## SUPPLIED DATA
----------
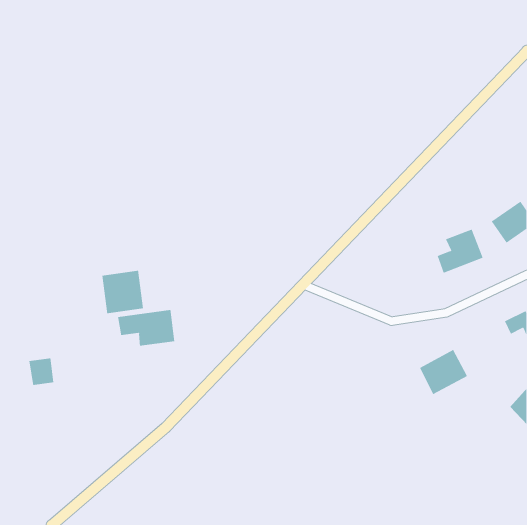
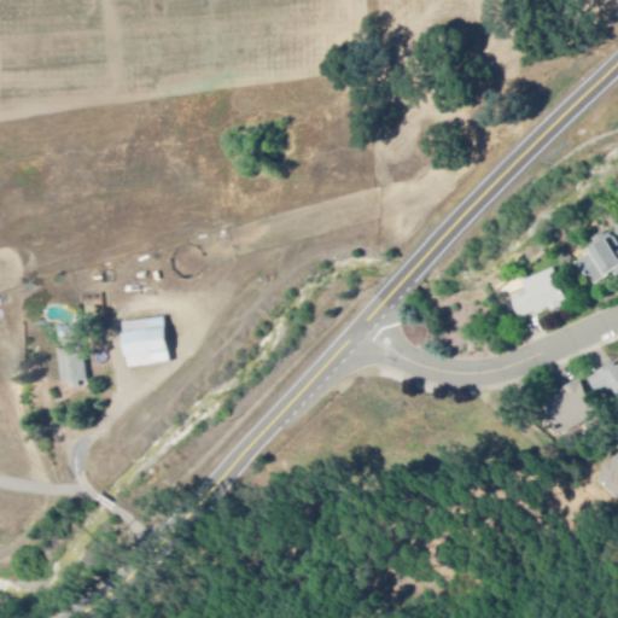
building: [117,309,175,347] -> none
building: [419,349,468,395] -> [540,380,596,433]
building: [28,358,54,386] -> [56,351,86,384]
----------
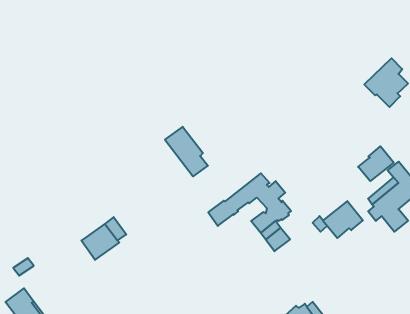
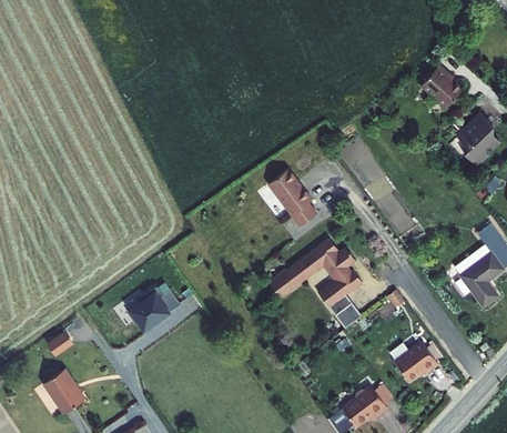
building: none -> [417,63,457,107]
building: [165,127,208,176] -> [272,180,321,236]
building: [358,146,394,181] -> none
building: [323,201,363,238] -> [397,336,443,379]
----------
## WHAT YOU HAVE TO DO
Return, unchanged, the run of lines above that opens with the line containing "building: [117,309,175,347] -> none" and closes with the line containing "building: [28,358,54,386] -> [56,351,86,384]". Include both.

## TASK ANSWER
building: [117,309,175,347] -> none
building: [419,349,468,395] -> [540,380,596,433]
building: [28,358,54,386] -> [56,351,86,384]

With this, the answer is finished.